Requirement | Copy each line of the records that includes "orange".

START Supplied material

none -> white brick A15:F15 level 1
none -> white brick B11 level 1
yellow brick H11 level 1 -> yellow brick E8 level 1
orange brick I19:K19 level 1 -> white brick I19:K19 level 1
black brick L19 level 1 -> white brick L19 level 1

END Supplied material
START Supplied material

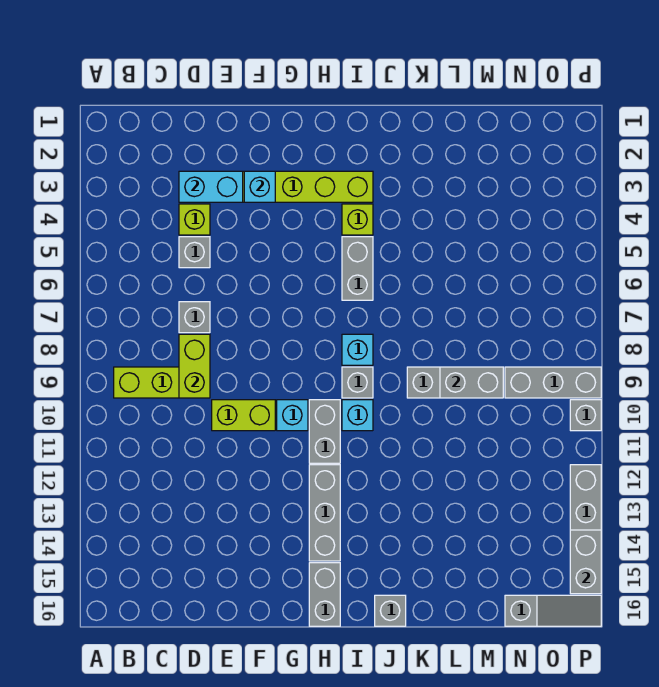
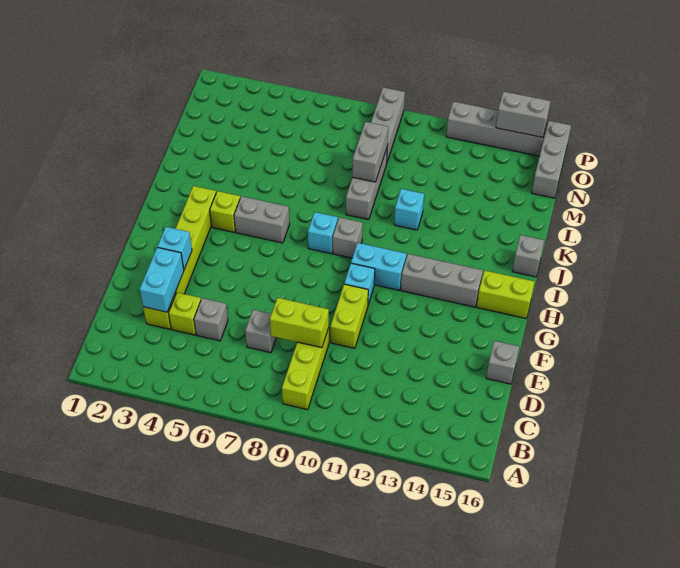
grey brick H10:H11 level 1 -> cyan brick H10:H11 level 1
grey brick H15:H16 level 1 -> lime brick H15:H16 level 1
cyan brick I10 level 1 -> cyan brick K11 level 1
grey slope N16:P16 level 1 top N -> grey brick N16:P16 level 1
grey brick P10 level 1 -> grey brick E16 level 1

END Supplied material
START Supplied material

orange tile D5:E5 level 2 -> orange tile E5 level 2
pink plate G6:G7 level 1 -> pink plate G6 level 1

END Supplied material

Finished task |
orange brick I19:K19 level 1 -> white brick I19:K19 level 1
orange tile D5:E5 level 2 -> orange tile E5 level 2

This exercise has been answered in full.